If an entry holds a picture, skip the picture but copy everything else exactly.

:: Data

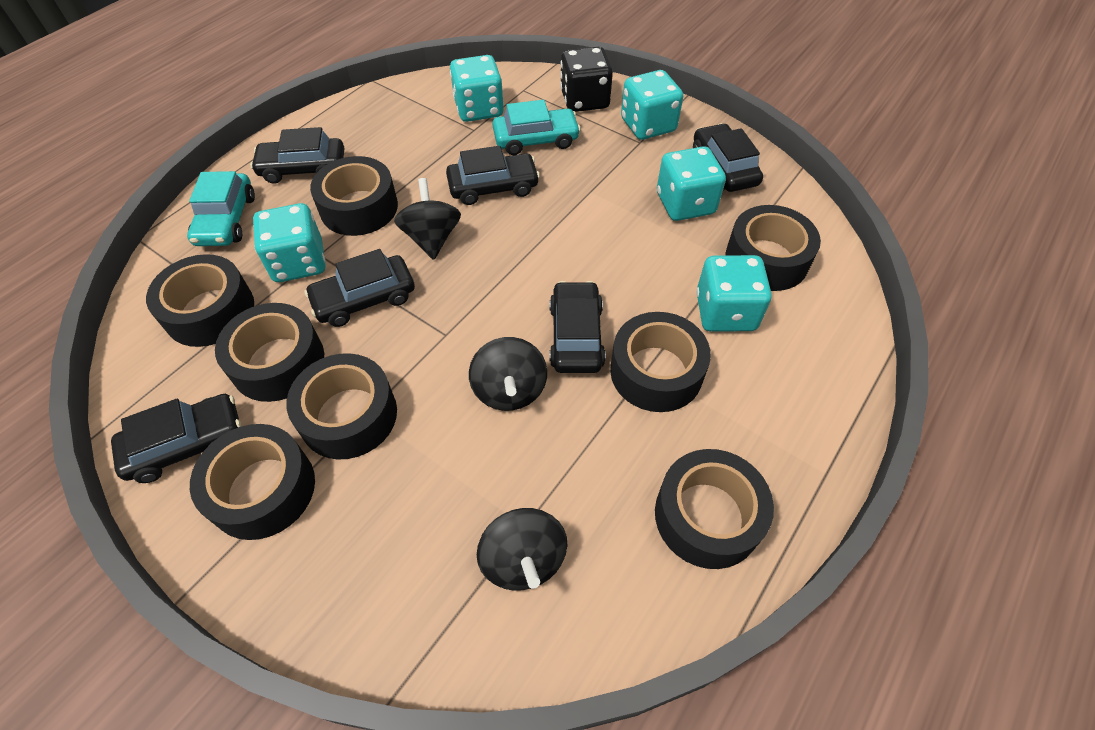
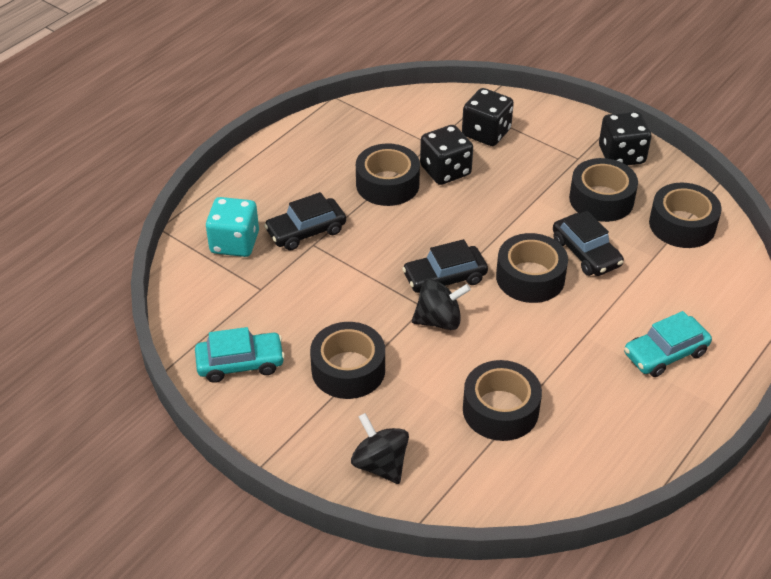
black car: [111,394,241,483] [250,127,344,184] [304,249,415,327] [446,146,540,205] [550,281,606,373] [693,123,763,192] = 6 -> [264,192,346,250] [402,239,488,293] [553,211,624,276] = 3
black dice: [560,47,613,112] = 1 -> [420,125,473,185] [462,88,514,146] [599,111,652,165] = 3
black spinning top: [394,178,461,260] [469,337,547,411] [477,508,567,591] = 3 -> [351,413,409,484] [412,279,471,330] = 2
black tape: [146,254,254,347] [190,424,315,540] [215,303,324,402] [286,353,397,460] [310,156,398,236] [610,312,711,412] [655,449,774,569] [726,205,821,291] = 8 -> [310,322,385,399] [356,143,420,206] [463,360,542,441] [496,233,568,303] [569,158,638,222] [649,183,722,248] = 6
turquoise dice: [253,203,325,282] [450,55,504,122] [621,70,683,140] [657,146,726,221] [696,255,772,332] = 5 -> [206,197,259,257] = 1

::::

## Written solution
black car: [111,394,241,483] [250,127,344,184] [304,249,415,327] [446,146,540,205] [550,281,606,373] [693,123,763,192] = 6 -> [264,192,346,250] [402,239,488,293] [553,211,624,276] = 3
black dice: [560,47,613,112] = 1 -> [420,125,473,185] [462,88,514,146] [599,111,652,165] = 3
black spinning top: [394,178,461,260] [469,337,547,411] [477,508,567,591] = 3 -> [351,413,409,484] [412,279,471,330] = 2
black tape: [146,254,254,347] [190,424,315,540] [215,303,324,402] [286,353,397,460] [310,156,398,236] [610,312,711,412] [655,449,774,569] [726,205,821,291] = 8 -> [310,322,385,399] [356,143,420,206] [463,360,542,441] [496,233,568,303] [569,158,638,222] [649,183,722,248] = 6
turquoise dice: [253,203,325,282] [450,55,504,122] [621,70,683,140] [657,146,726,221] [696,255,772,332] = 5 -> [206,197,259,257] = 1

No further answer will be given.